───── Supplied material ─────
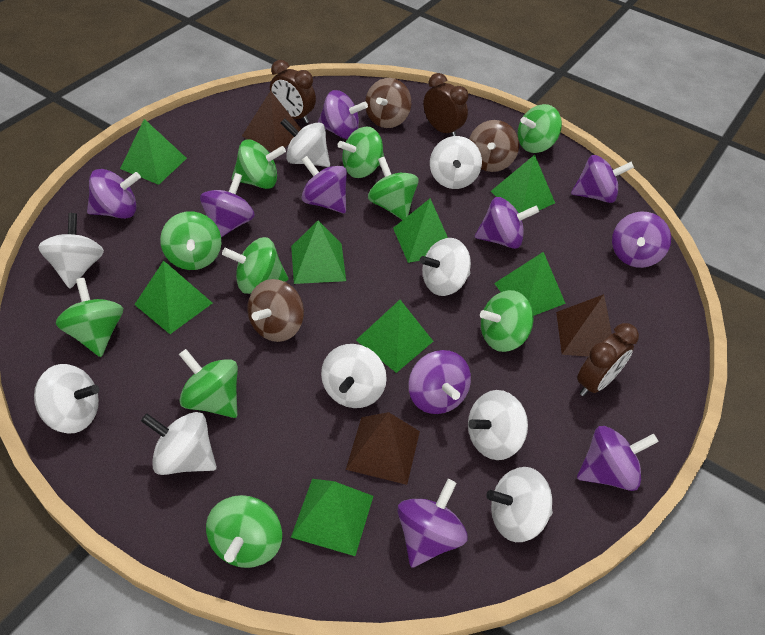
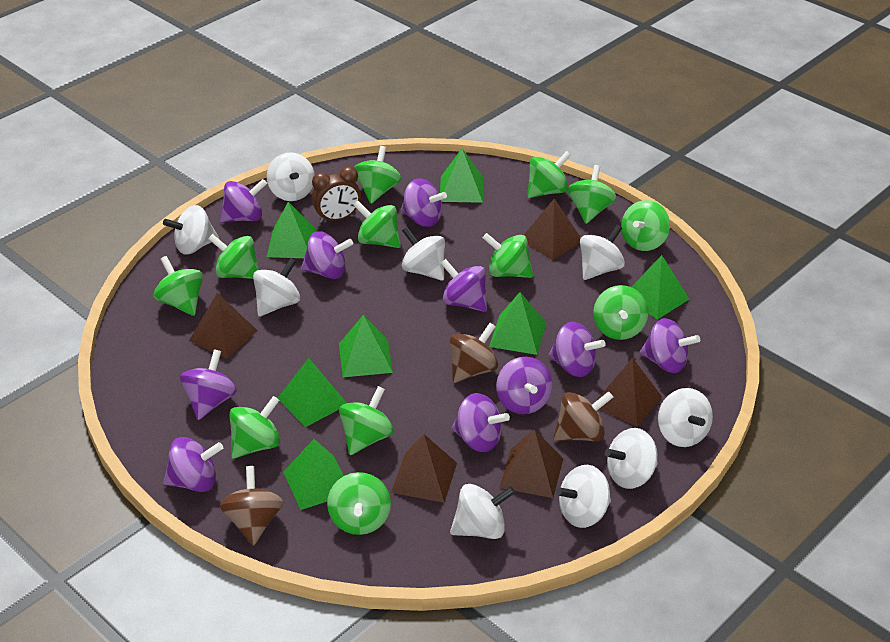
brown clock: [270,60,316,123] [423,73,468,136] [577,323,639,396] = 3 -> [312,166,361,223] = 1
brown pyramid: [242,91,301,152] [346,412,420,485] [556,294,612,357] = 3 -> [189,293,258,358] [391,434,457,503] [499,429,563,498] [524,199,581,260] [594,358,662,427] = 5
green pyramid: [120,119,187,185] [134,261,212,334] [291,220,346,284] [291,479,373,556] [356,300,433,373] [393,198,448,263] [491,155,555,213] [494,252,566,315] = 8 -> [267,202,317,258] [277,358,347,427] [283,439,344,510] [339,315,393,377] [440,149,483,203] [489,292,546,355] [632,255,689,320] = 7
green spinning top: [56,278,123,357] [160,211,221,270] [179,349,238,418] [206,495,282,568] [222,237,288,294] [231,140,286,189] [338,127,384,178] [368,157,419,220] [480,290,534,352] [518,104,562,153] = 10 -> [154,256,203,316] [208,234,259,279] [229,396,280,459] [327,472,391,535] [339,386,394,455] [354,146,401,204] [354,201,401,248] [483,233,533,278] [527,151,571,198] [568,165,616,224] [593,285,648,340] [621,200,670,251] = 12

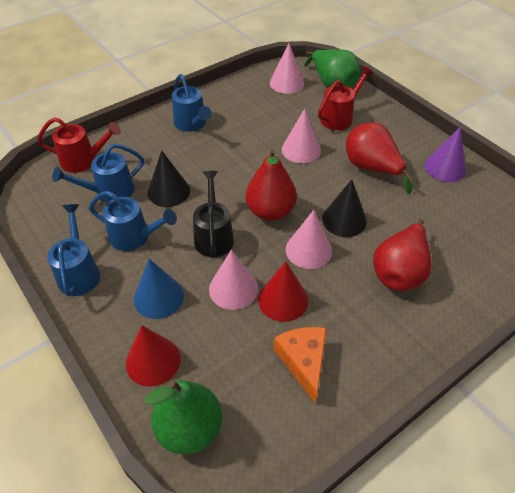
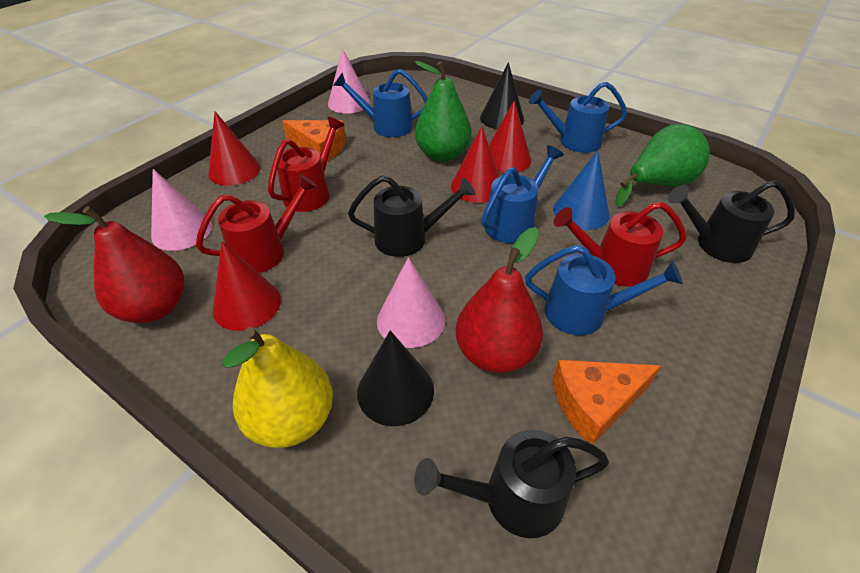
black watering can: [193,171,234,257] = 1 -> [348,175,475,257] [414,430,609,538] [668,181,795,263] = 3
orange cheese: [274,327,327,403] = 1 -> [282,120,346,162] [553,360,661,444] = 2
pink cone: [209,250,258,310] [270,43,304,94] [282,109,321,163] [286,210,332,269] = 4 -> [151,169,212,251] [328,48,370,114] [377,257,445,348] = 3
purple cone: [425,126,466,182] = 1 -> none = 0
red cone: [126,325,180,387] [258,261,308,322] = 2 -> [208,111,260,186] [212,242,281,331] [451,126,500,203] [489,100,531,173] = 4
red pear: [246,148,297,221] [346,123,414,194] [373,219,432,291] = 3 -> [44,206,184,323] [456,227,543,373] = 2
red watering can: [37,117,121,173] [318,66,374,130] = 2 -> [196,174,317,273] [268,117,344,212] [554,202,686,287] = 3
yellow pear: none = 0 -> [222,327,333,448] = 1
─────
Looking through the data above, copy out each line in which the string "cone" occurs.

pink cone: [209,250,258,310] [270,43,304,94] [282,109,321,163] [286,210,332,269] = 4 -> [151,169,212,251] [328,48,370,114] [377,257,445,348] = 3
purple cone: [425,126,466,182] = 1 -> none = 0
red cone: [126,325,180,387] [258,261,308,322] = 2 -> [208,111,260,186] [212,242,281,331] [451,126,500,203] [489,100,531,173] = 4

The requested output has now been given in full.